ABOUT THIS EXERCISE = When writing out the entries below, keep only the lines from the line with "- move: RED" to the line with "- move: BROWN WATERING", both included, exactly as they are, and leave the pictures aside.
Segment Start: INPUT MATERIAL
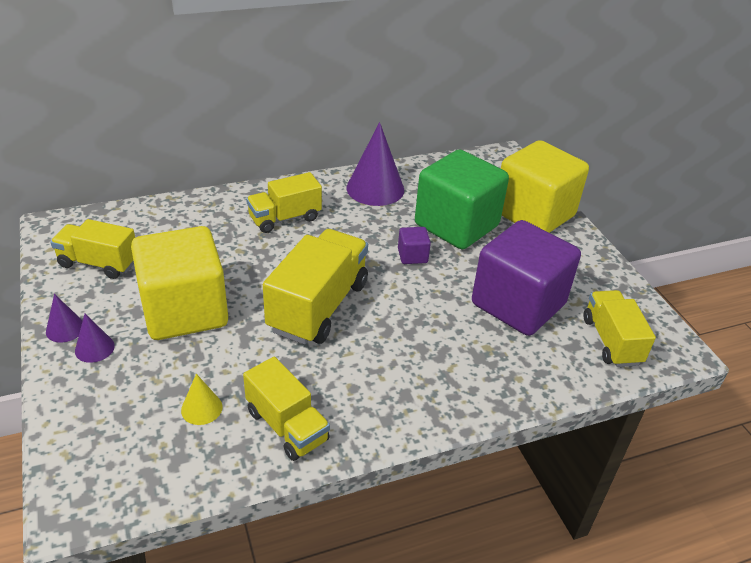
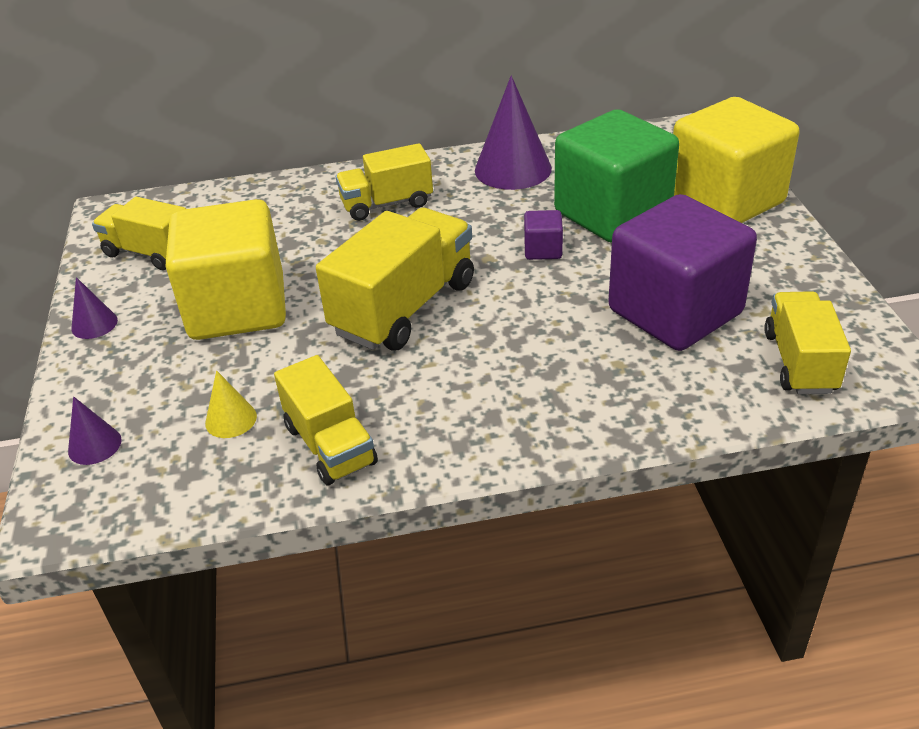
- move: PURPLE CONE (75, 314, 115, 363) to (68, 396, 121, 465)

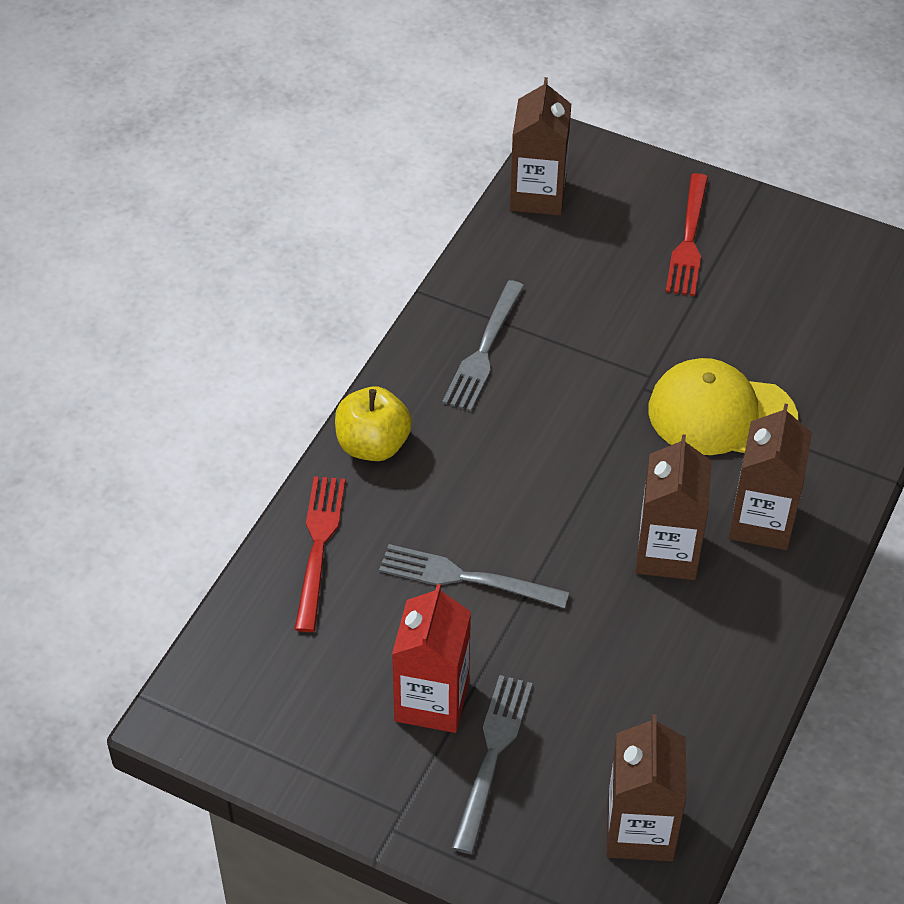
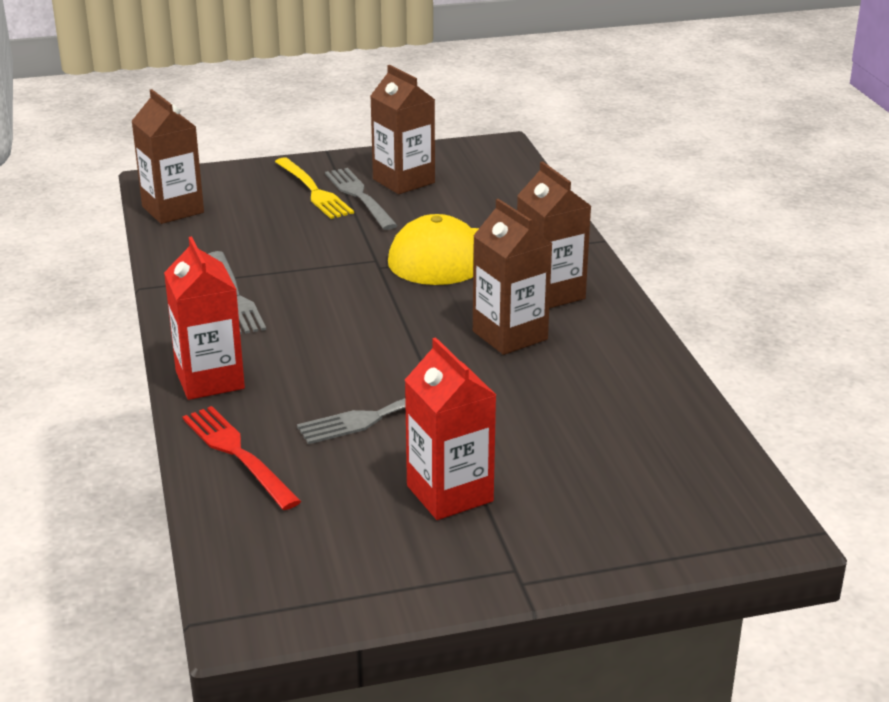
- move: GREY FORK (452, 675, 533, 854) to (325, 168, 398, 230)
- move: BROWN CARTON (607, 714, 686, 861) to (370, 65, 435, 194)
- replace: YELLOW APPLE (335, 386, 412, 461) to RED CARTON (164, 236, 245, 400)
- recolor: RED FORK (666, 173, 708, 296) to YELLOW FORK (275, 157, 354, 219)

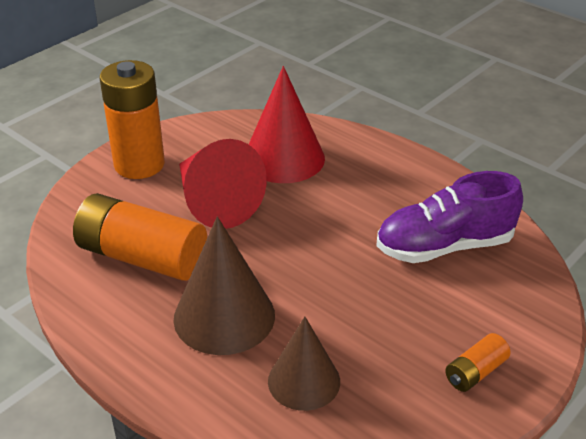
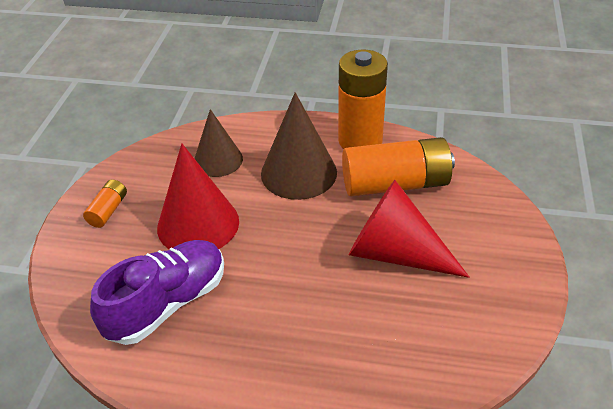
- move: ORANGE BATTERY (100, 60, 165, 179) to (338, 49, 388, 149)
- move: RED CONE (249, 66, 325, 183) to (157, 143, 239, 250)

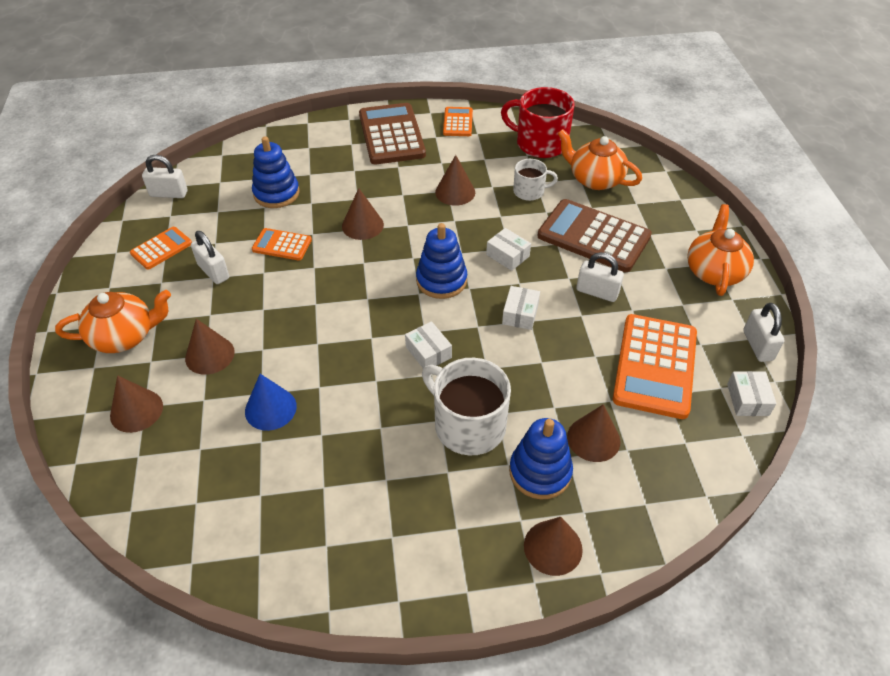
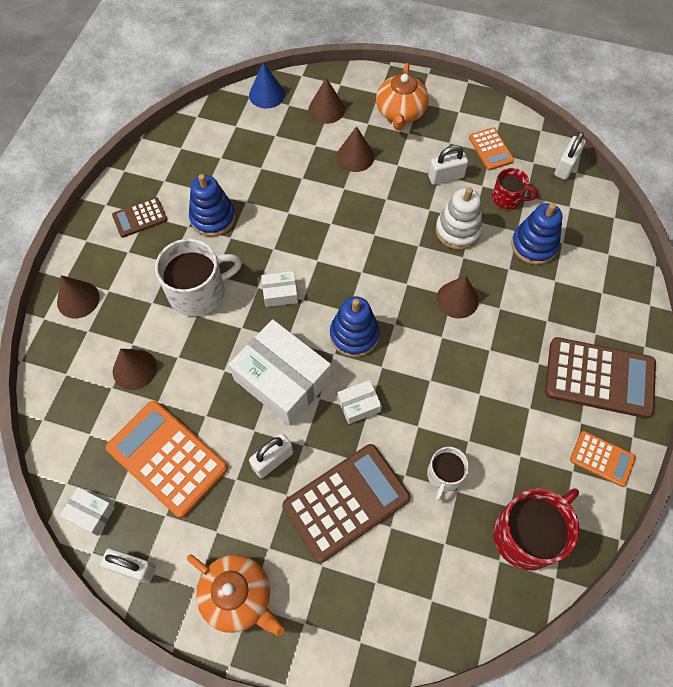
- delete: BROWN CONE (435, 155, 475, 206)
- delete: ORANGE TEAPOT (558, 129, 642, 190)
- insert: BROWN CALCULATOR (112, 197, 167, 238)
- insert: RED MUG (492, 168, 538, 210)
- move: BLUE CONE (245, 374, 297, 431) to (249, 63, 285, 109)
- move: BLUE STACKING TOY (509, 418, 573, 499) to (189, 174, 236, 237)
- replace: ORANGE CALCULATOR (252, 228, 312, 260) to WHITE STACKING TOY (435, 187, 483, 250)
- resize: WHITE BOX (502, 286, 540, 330) = (229, 319, 331, 425) x2.19

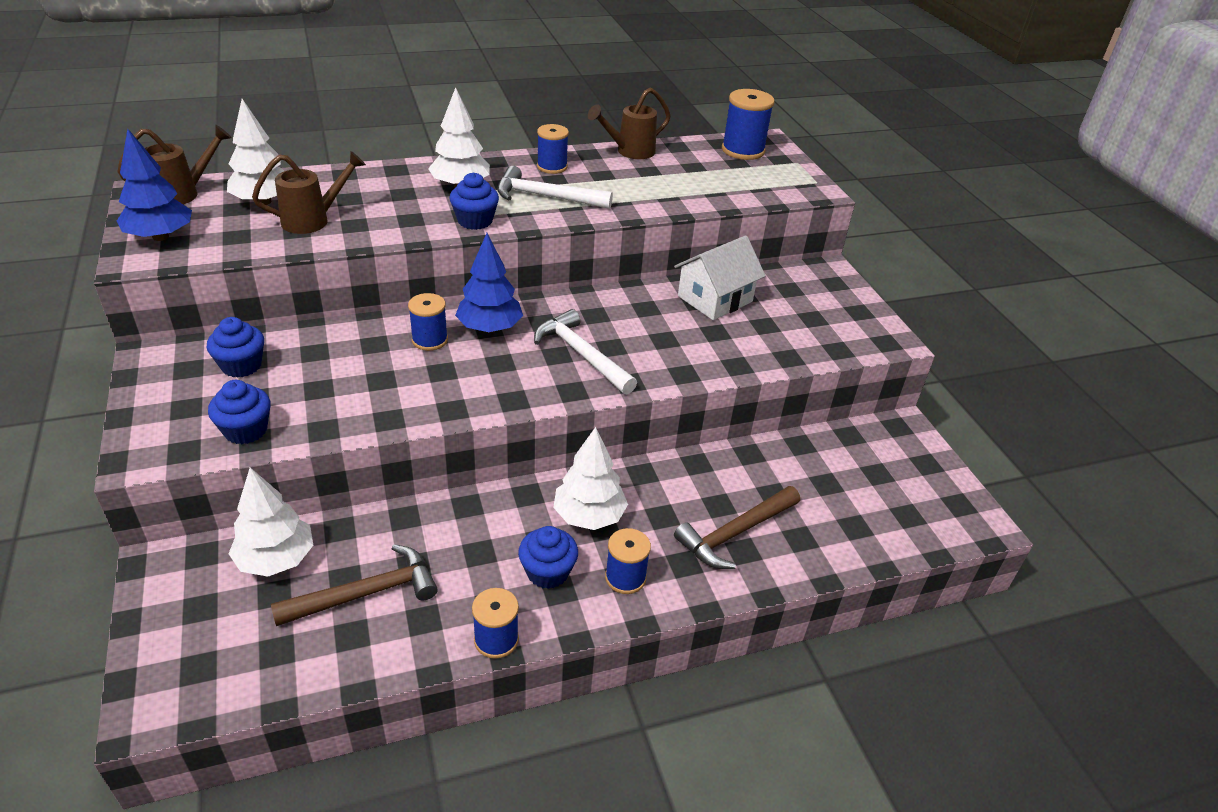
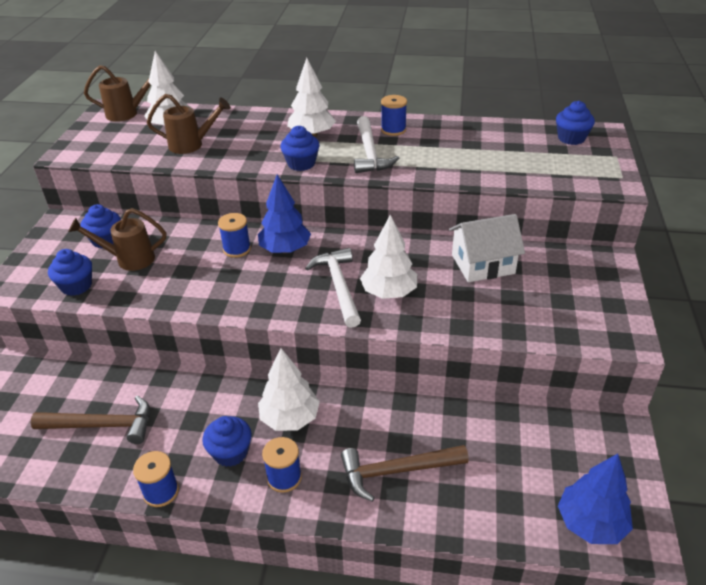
- move: BLUE TREE (117, 129, 192, 241) to (558, 454, 633, 544)
- move: WHITE TREE (229, 467, 313, 577) to (360, 215, 417, 299)
- move: BROWN WATERING CAN (588, 88, 671, 159) to (68, 208, 166, 271)
- replace: BLUE SPOOL (722, 89, 774, 160) to BLUE CUPCAKE (556, 101, 595, 145)
- rotate: WHITE HAMMER (497, 166, 613, 209) = (354, 116, 399, 173) 135 degrees counterclockwise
Segment End: INPUT MATERIAL
THE ANSWER =
- move: RED CONE (249, 66, 325, 183) to (157, 143, 239, 250)

- delete: BROWN CONE (435, 155, 475, 206)
- delete: ORANGE TEAPOT (558, 129, 642, 190)
- insert: BROWN CALCULATOR (112, 197, 167, 238)
- insert: RED MUG (492, 168, 538, 210)
- move: BLUE CONE (245, 374, 297, 431) to (249, 63, 285, 109)
- move: BLUE STACKING TOY (509, 418, 573, 499) to (189, 174, 236, 237)
- replace: ORANGE CALCULATOR (252, 228, 312, 260) to WHITE STACKING TOY (435, 187, 483, 250)
- resize: WHITE BOX (502, 286, 540, 330) = (229, 319, 331, 425) x2.19

- move: BLUE TREE (117, 129, 192, 241) to (558, 454, 633, 544)
- move: WHITE TREE (229, 467, 313, 577) to (360, 215, 417, 299)
- move: BROWN WATERING CAN (588, 88, 671, 159) to (68, 208, 166, 271)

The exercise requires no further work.